__WHAT IS EXPECTED__
Transcribe exactly everything in the data below from the line containing "purple arrow: (82, 22)" down to the line containing "cyan trapezoid: (161, 515)", both lines included and nothing further.

__GIVEN RECORDS__
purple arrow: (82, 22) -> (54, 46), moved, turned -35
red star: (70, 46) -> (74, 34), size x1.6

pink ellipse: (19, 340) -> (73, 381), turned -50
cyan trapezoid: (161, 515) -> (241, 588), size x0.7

---

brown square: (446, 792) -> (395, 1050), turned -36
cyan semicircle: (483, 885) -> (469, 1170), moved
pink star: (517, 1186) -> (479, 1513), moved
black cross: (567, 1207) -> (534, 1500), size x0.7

__COMPLETED EXERCISE__
purple arrow: (82, 22) -> (54, 46), moved, turned -35
red star: (70, 46) -> (74, 34), size x1.6

pink ellipse: (19, 340) -> (73, 381), turned -50
cyan trapezoid: (161, 515) -> (241, 588), size x0.7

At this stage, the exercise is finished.